__Source information__.
# # # # #

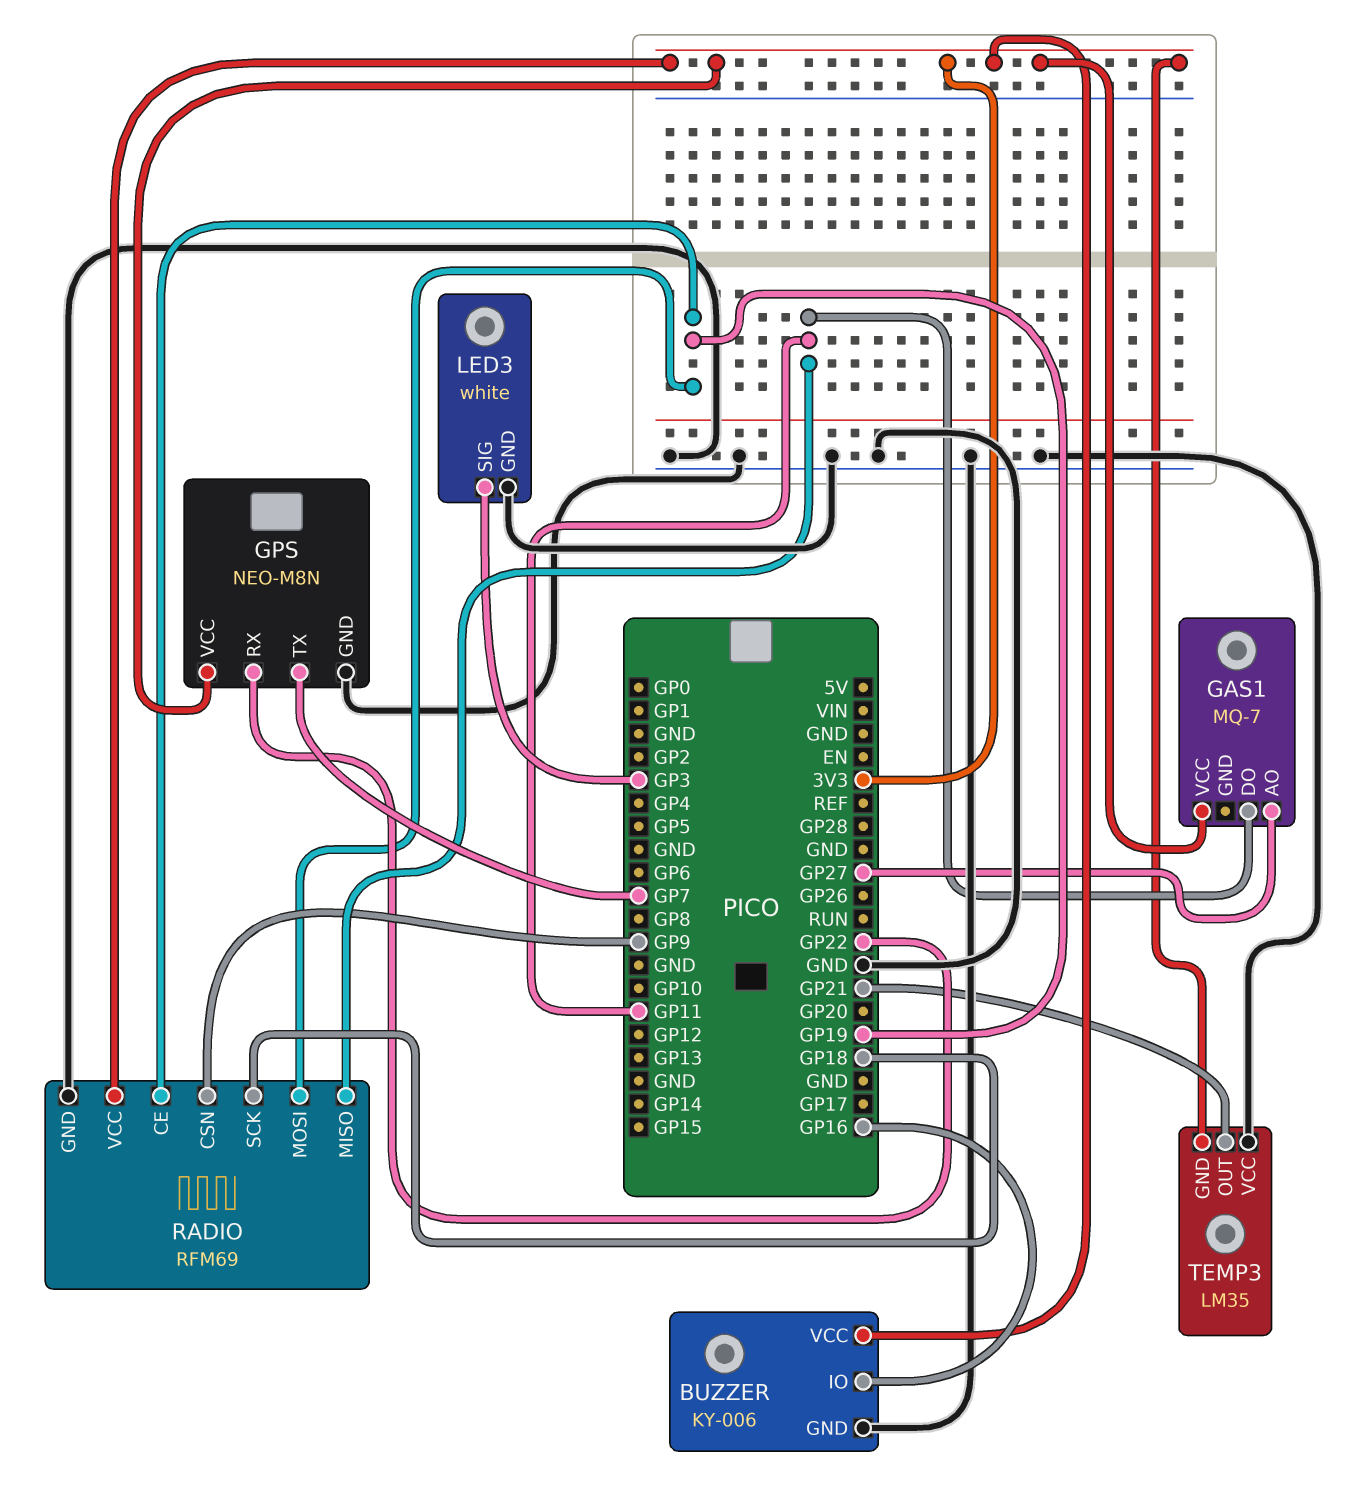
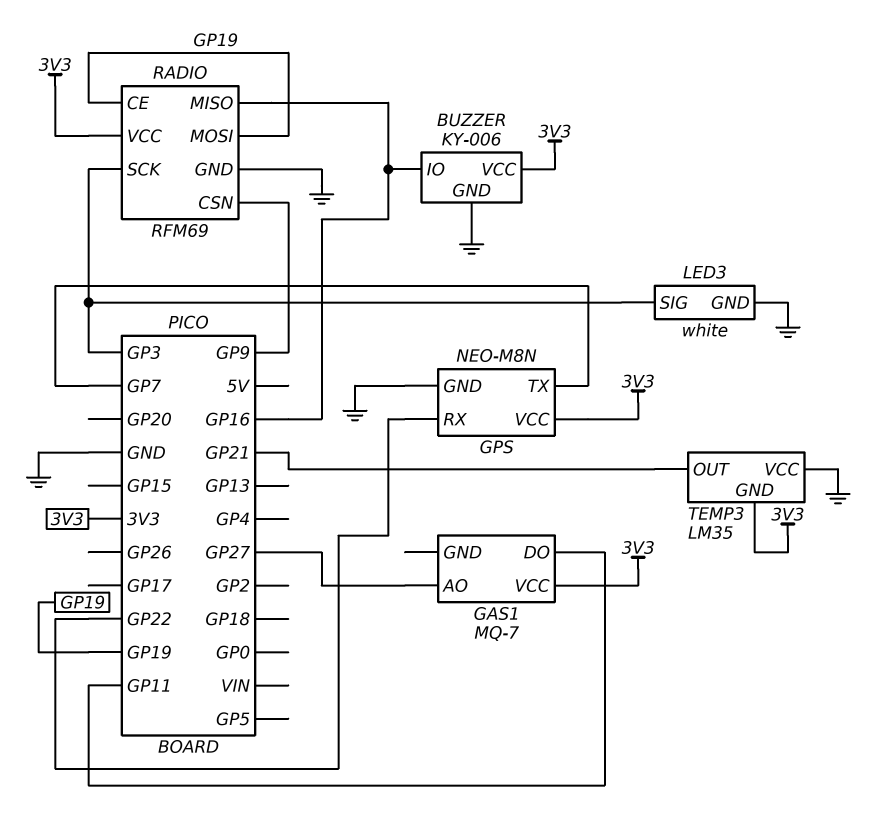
RADIO pin MISO: GP11 -> GP16
RADIO pin SCK: GP18 -> GP3

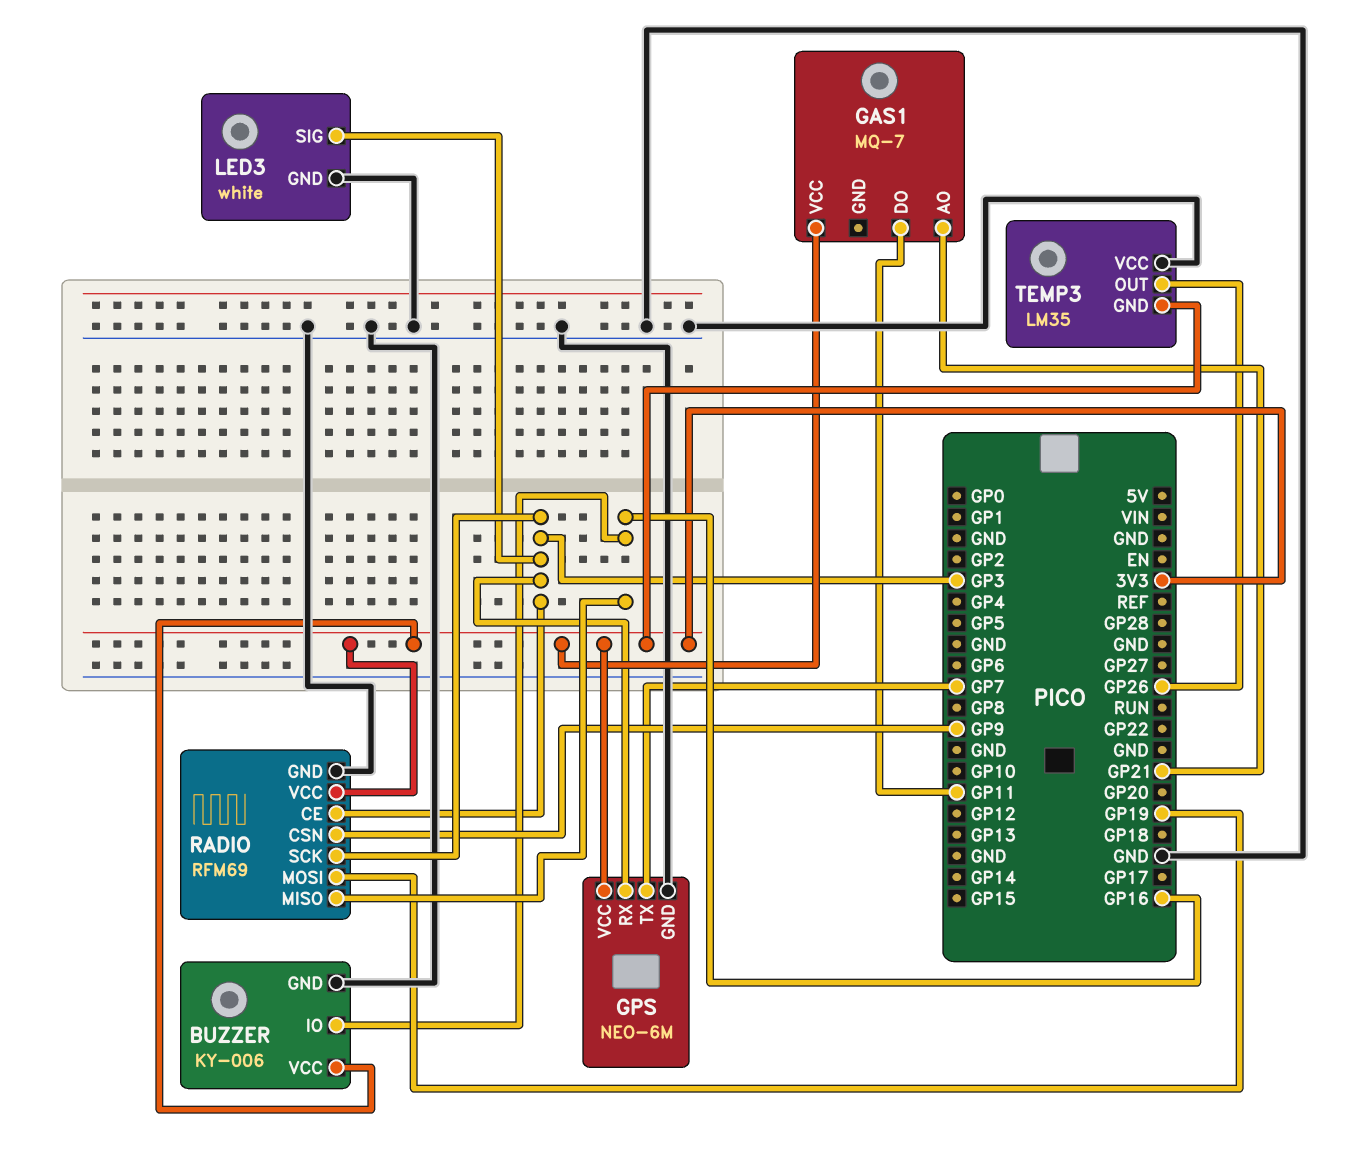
GAS1 pin AO: GP27 -> GP21
GPS: NEO-M8N -> NEO-6M
GPS pin RX: GP22 -> GP3
RADIO pin CE: GP19 -> GP3
TEMP3 pin OUT: GP21 -> GP26

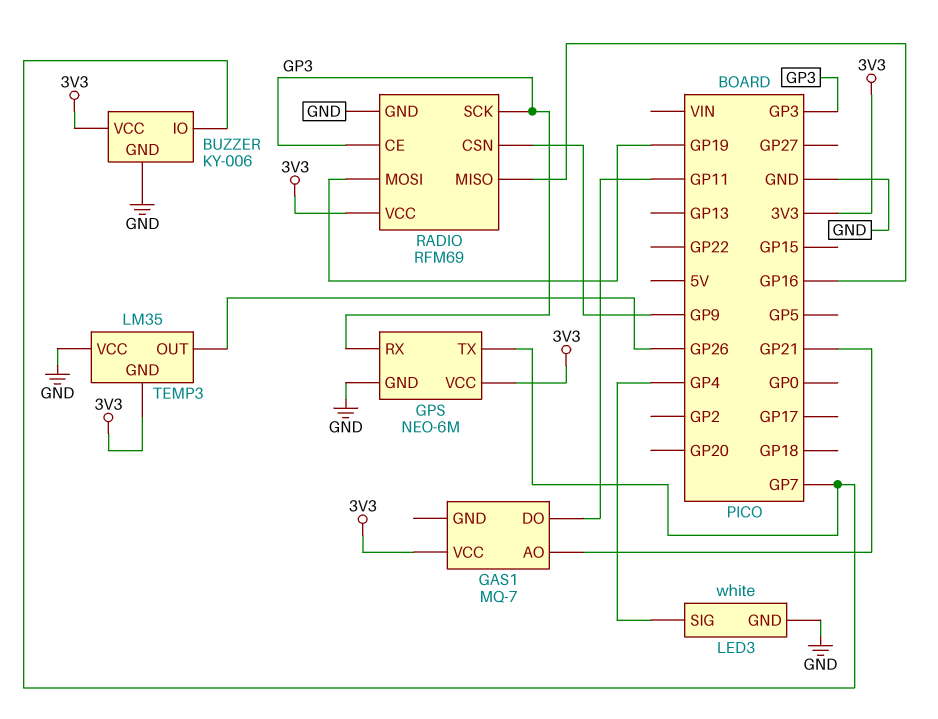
BUZZER pin IO: GP16 -> GP7
LED3 pin SIG: GP3 -> GP4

# # # # #

__Task instructions__. Return every line of the listing above that contains "RADIO".

__Exercise answer__.
RADIO pin MISO: GP11 -> GP16
RADIO pin SCK: GP18 -> GP3
RADIO pin CE: GP19 -> GP3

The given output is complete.